• What needs to be done:
Reproduce every record below word for word and include no pictures.

• Object tracking records:
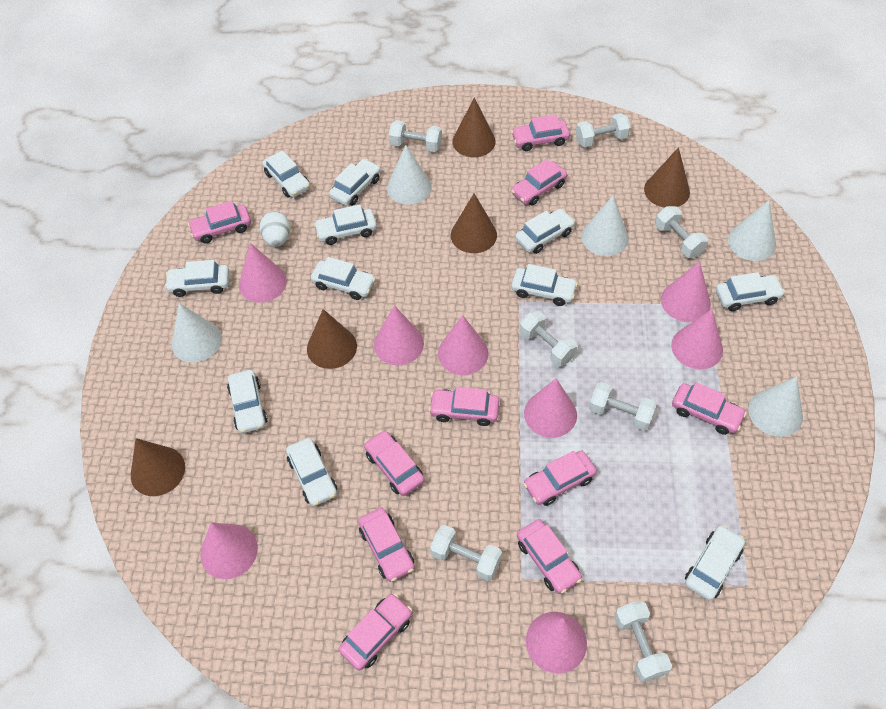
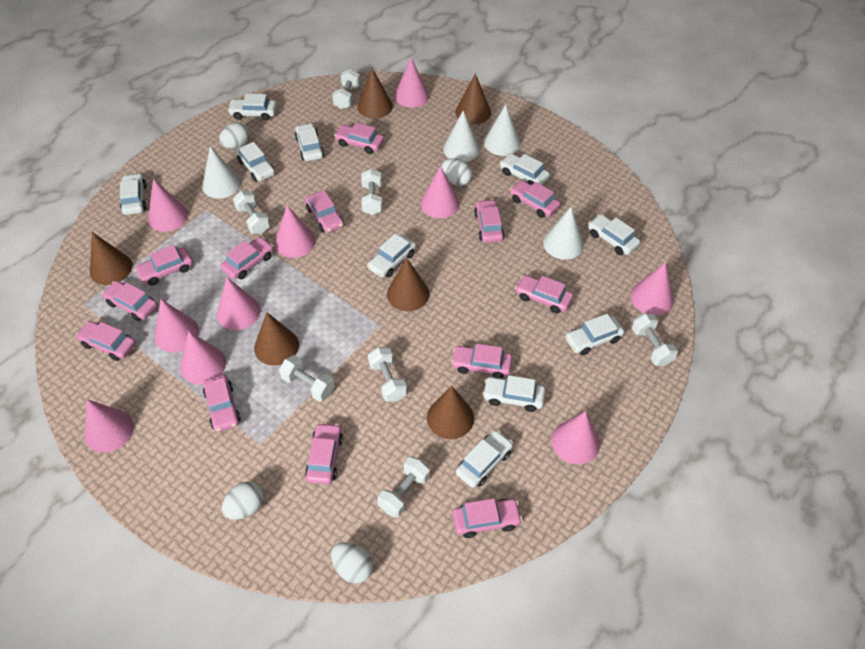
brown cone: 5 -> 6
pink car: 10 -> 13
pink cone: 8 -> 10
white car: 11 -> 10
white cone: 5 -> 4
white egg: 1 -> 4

• Solution:
brown cone: 5 -> 6
pink car: 10 -> 13
pink cone: 8 -> 10
white car: 11 -> 10
white cone: 5 -> 4
white egg: 1 -> 4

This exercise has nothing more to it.